PROVIDED RECORDS Start Marker

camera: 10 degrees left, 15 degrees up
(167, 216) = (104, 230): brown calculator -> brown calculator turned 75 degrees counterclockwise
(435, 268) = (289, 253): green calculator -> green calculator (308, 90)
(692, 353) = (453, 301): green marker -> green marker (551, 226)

PROVIDED RECORDS End Marker
PROVIDED RECORDS Start Marker

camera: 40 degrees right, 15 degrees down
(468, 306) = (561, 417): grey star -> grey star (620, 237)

PROVIDED RECORDS End Marker

-- EXERCISE PROMPT --
Using the entries above, extract exactly the span from the line with "(167, 216) = (104, 230): brown" to the line with "(692, 353) = (453, 301): green", both lines included; leave out everything else.

-- EXERCISE ANSWER --
(167, 216) = (104, 230): brown calculator -> brown calculator turned 75 degrees counterclockwise
(435, 268) = (289, 253): green calculator -> green calculator (308, 90)
(692, 353) = (453, 301): green marker -> green marker (551, 226)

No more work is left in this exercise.